STUDY MATERIAL below:

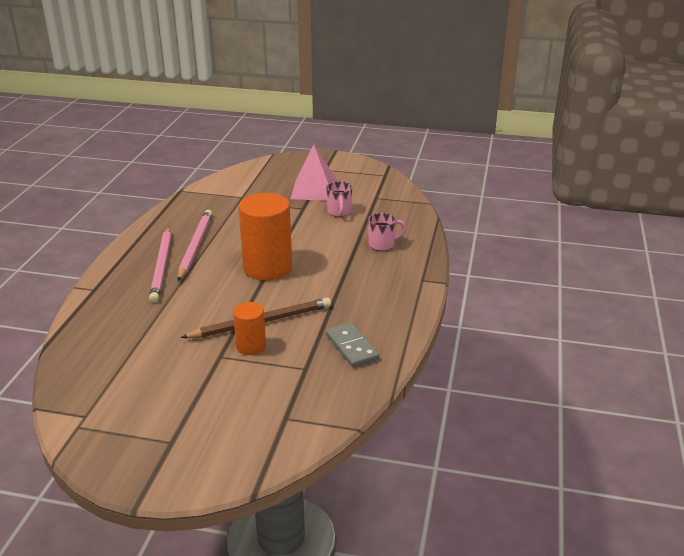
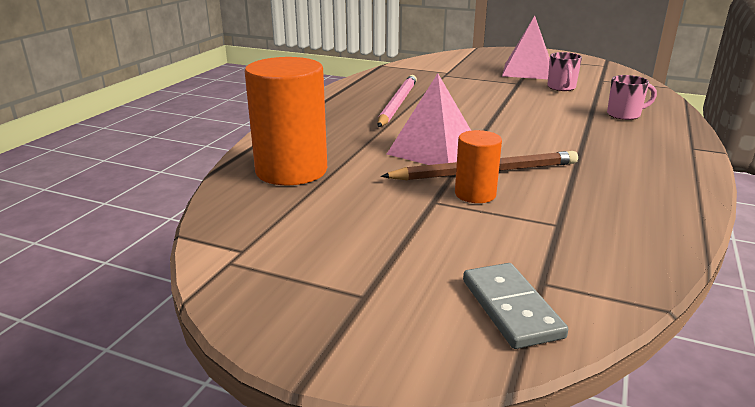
camera: 10 degrees right, 5 degrees down
(162, 266) = (359, 116): pink pencil -> none
(223, 302) = (434, 150): none -> pink pyramid
(267, 268) = (485, 125): orange cylinder -> orange cylinder (291, 171)
(352, 347) = (620, 206): grey domino -> grey domino (511, 308)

End of STUDY MATERIAL.

DIRECTIONS FOR THIS TASK
Check every line above for the string "none", and copy the ones that have it.

ANSWER SPACE
(162, 266) = (359, 116): pink pencil -> none
(223, 302) = (434, 150): none -> pink pyramid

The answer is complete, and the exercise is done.